(Itemized modification records)
_ _ _

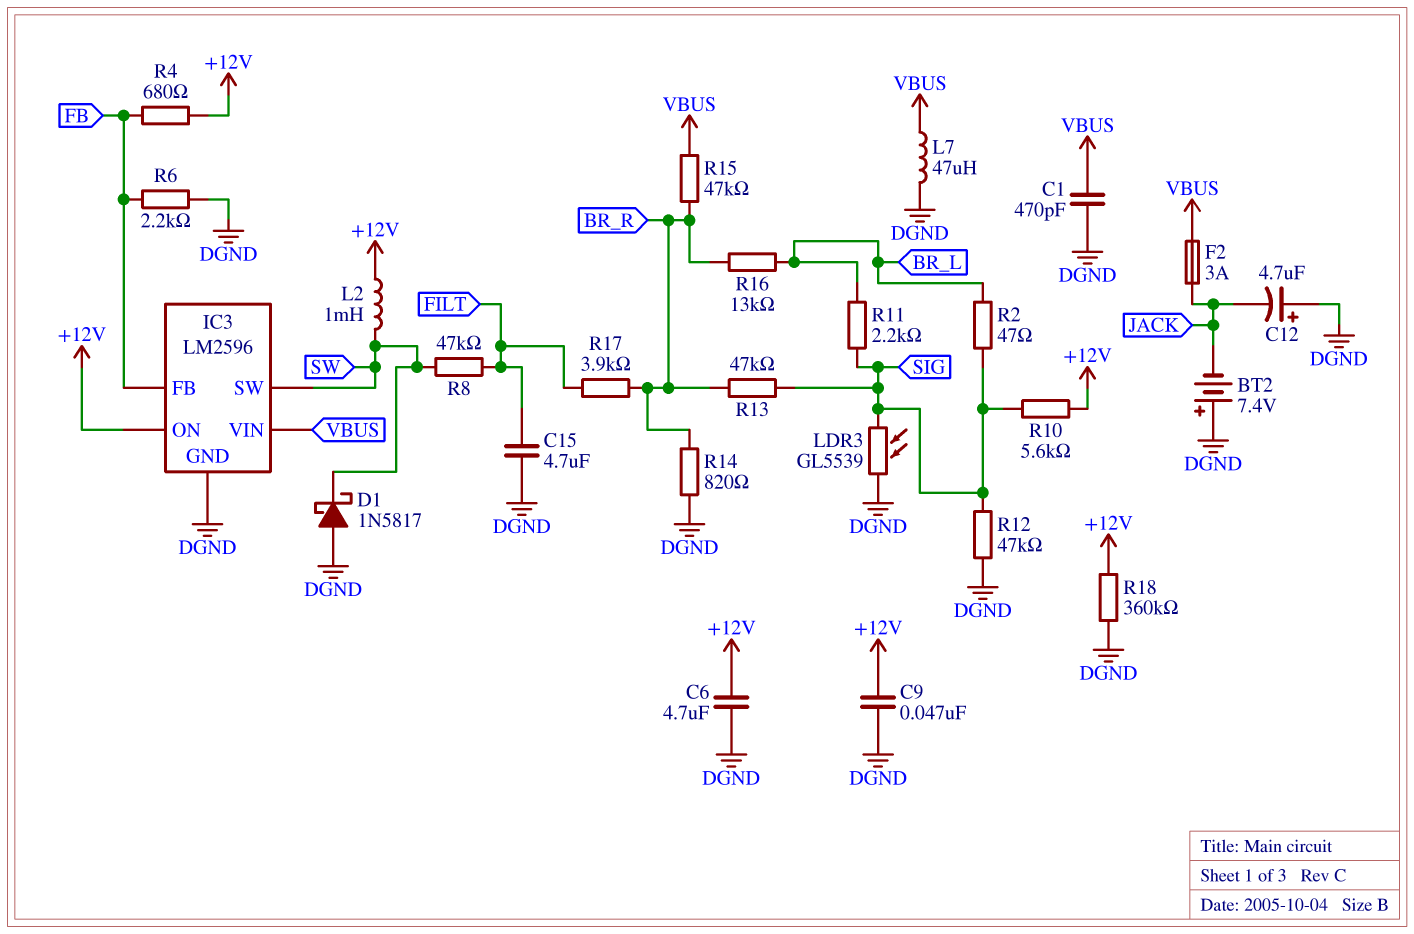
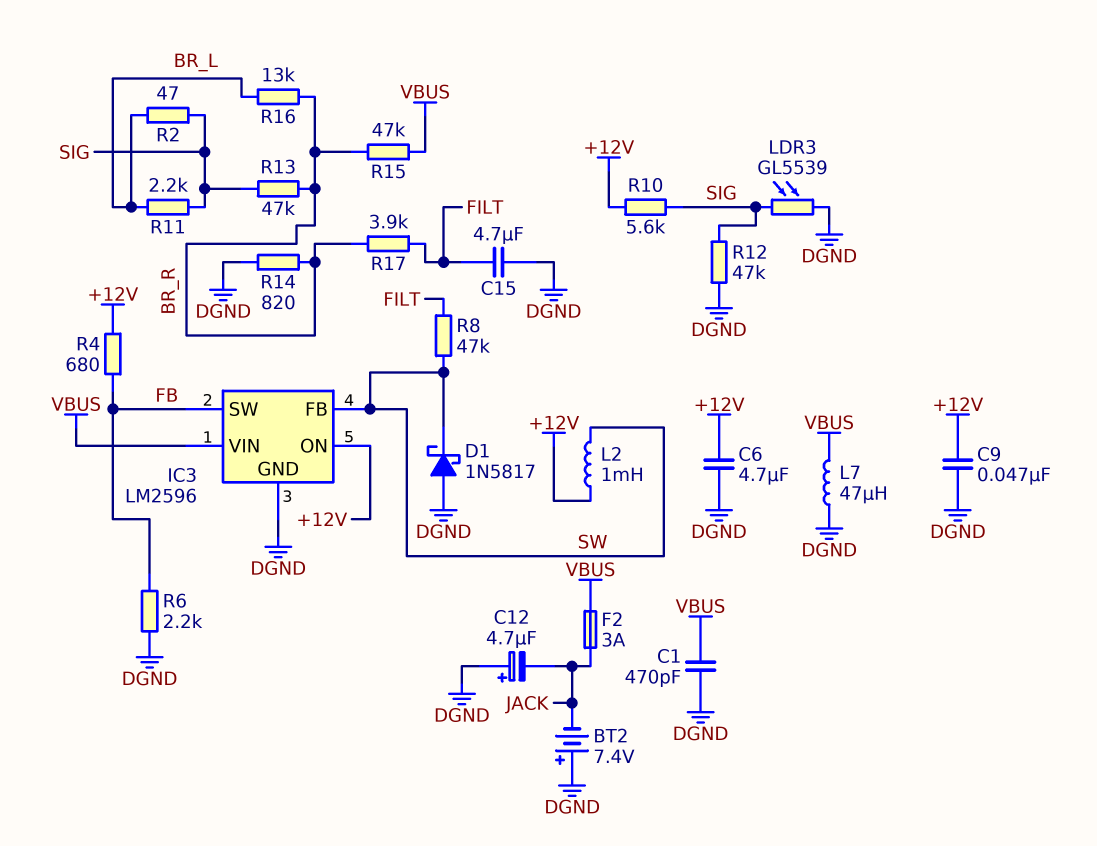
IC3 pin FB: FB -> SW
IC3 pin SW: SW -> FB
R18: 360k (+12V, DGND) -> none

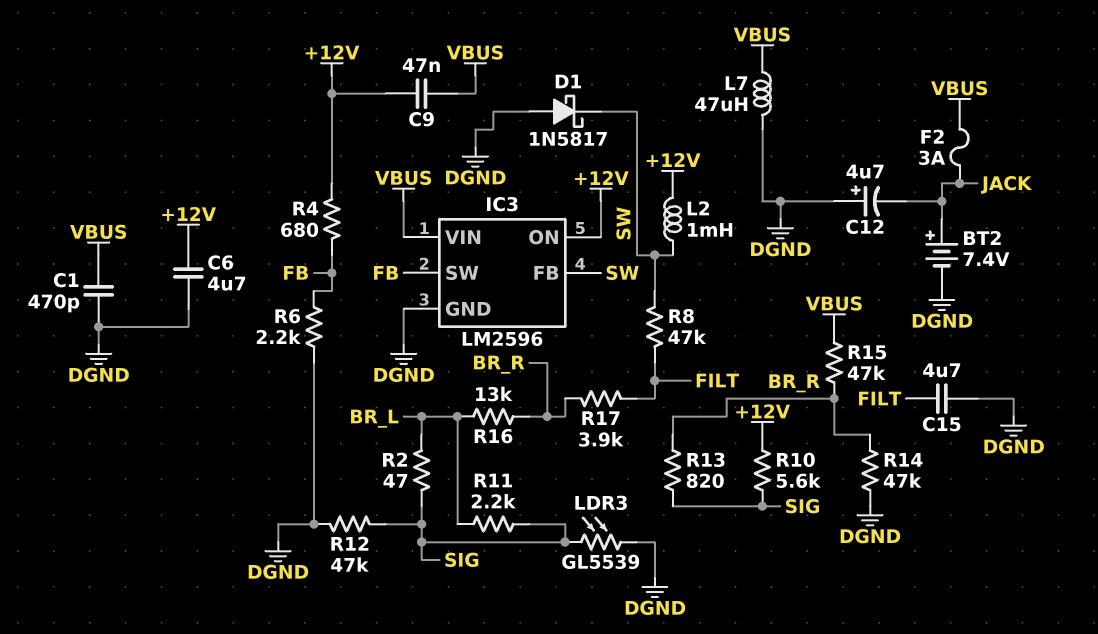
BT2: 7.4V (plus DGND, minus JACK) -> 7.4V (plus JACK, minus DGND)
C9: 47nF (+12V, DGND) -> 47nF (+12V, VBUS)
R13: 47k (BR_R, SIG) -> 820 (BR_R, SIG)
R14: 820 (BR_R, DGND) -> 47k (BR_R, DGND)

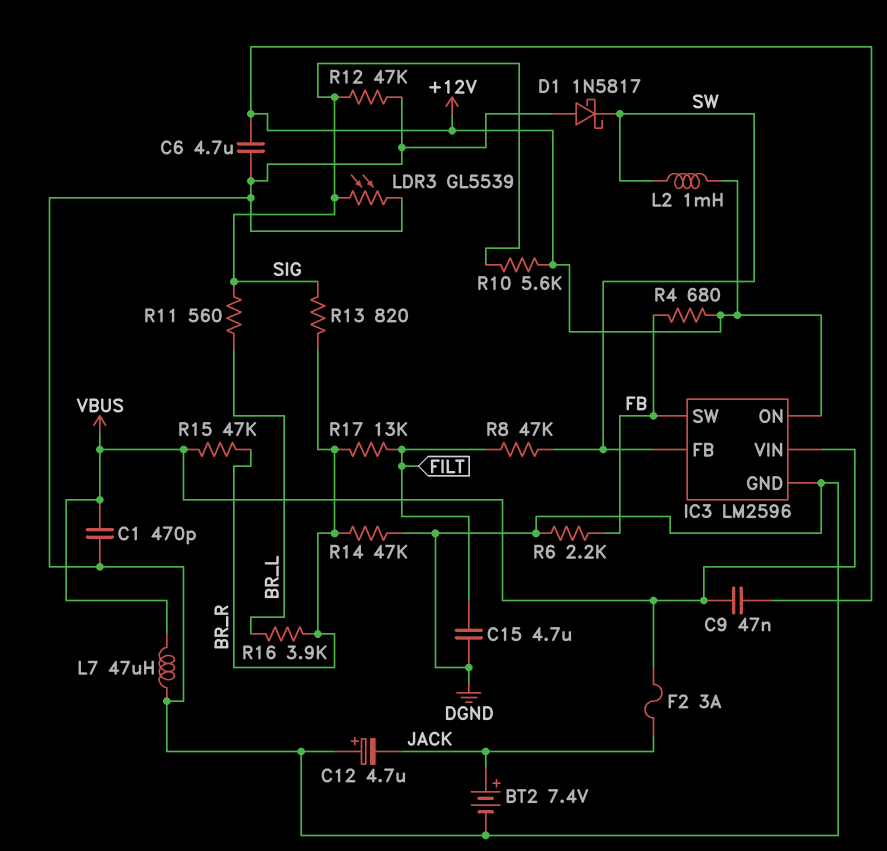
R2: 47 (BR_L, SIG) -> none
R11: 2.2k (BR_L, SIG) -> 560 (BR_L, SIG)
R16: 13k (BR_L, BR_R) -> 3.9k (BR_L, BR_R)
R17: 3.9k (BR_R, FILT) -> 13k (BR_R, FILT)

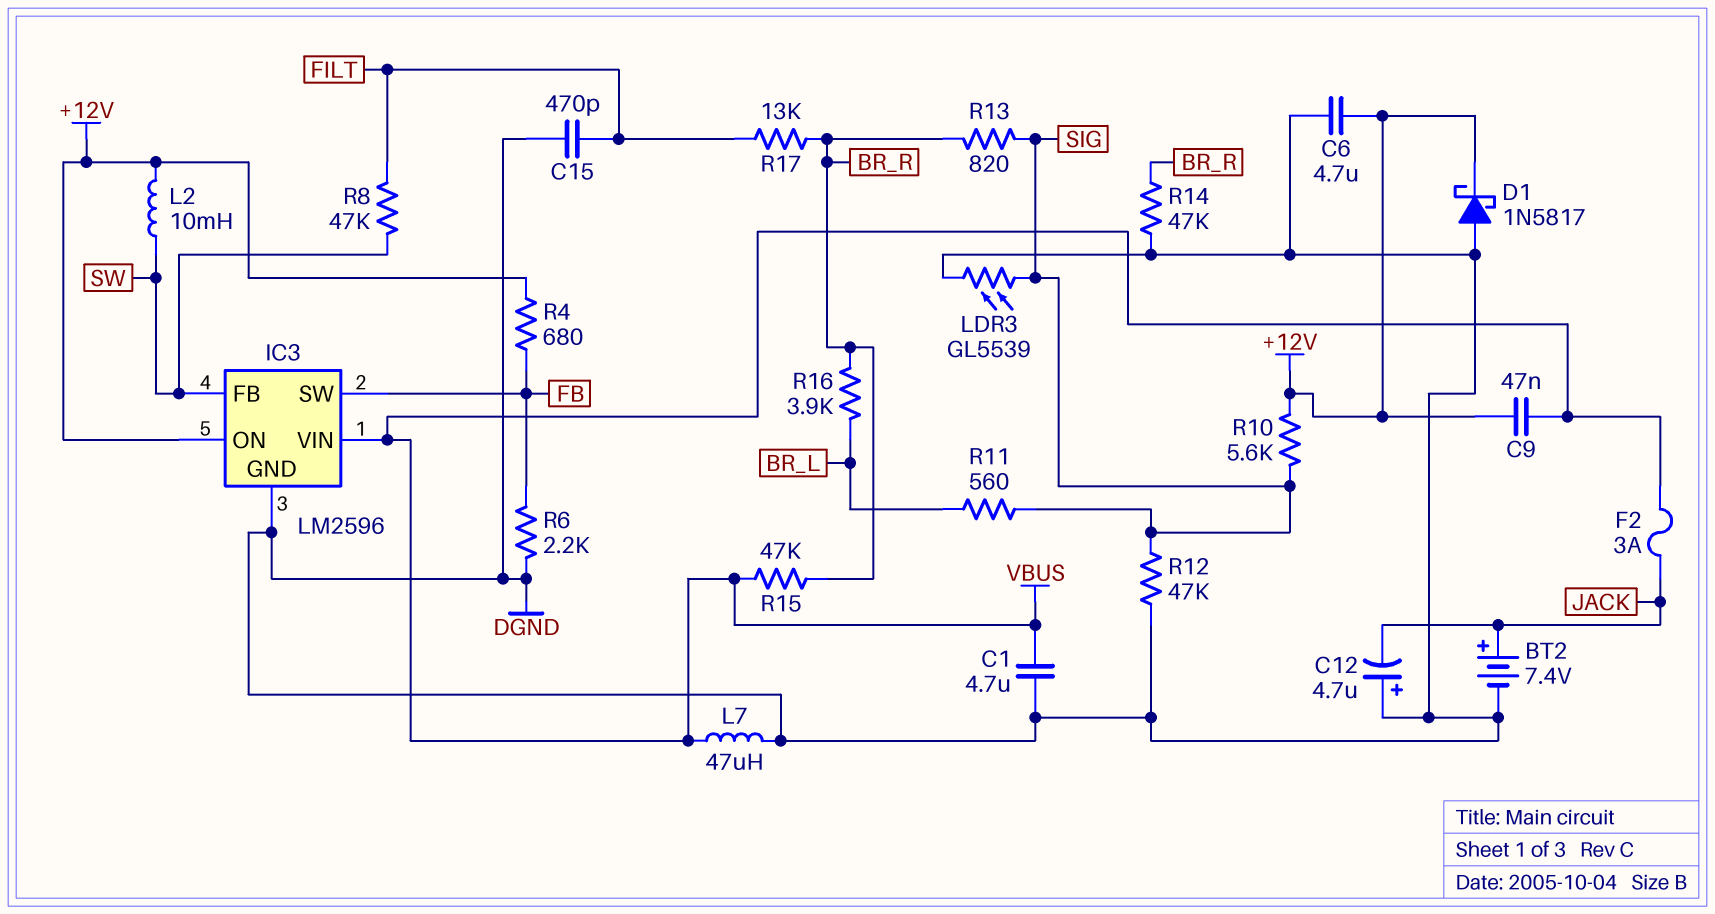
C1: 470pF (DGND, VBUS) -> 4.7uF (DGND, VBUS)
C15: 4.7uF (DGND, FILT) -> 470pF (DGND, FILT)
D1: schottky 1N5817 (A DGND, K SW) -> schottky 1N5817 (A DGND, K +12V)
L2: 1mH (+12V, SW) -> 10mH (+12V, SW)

_ _ _

▶ **Your objective**:
Throughout the data above, copy all lines where the word "VBUS" is found.

▶ **Result of this exercise**:
C9: 47nF (+12V, DGND) -> 47nF (+12V, VBUS)
C1: 470pF (DGND, VBUS) -> 4.7uF (DGND, VBUS)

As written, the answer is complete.